Among the entries below, how many lines hold the word "pyramide"? Reply with the number only.

* **Supplied entries**:
==============================
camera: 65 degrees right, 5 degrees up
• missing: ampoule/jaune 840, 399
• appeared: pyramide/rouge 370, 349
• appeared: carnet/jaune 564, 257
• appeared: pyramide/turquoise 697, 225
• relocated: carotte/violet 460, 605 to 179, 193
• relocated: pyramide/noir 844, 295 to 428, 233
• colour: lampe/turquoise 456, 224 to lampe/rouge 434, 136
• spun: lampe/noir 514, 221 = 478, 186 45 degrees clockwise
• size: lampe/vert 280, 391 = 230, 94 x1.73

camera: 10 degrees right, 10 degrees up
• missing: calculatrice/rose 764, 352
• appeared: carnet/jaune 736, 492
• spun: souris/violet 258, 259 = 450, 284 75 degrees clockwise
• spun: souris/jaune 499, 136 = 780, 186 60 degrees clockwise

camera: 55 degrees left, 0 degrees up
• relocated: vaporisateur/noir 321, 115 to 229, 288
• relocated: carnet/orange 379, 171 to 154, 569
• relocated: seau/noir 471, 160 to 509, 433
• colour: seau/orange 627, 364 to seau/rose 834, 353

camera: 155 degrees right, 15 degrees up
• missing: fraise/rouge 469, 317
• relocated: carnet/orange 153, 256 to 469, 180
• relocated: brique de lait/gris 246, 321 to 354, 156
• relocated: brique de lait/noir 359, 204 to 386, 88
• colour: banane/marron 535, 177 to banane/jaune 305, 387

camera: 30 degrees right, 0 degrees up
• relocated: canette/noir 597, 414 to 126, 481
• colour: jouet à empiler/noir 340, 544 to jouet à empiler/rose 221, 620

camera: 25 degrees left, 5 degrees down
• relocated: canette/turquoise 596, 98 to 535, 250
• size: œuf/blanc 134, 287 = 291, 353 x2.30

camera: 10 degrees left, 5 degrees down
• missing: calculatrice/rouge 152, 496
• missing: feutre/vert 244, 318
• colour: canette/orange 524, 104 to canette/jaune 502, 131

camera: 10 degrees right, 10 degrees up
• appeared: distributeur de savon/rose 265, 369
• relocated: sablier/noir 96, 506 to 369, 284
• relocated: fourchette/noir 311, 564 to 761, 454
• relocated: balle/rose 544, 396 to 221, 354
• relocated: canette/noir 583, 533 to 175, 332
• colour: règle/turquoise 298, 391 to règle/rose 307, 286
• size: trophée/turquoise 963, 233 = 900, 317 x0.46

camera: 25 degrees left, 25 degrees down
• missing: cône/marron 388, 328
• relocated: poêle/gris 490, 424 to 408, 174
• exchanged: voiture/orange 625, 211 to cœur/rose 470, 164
==============================
* **Task output**:
3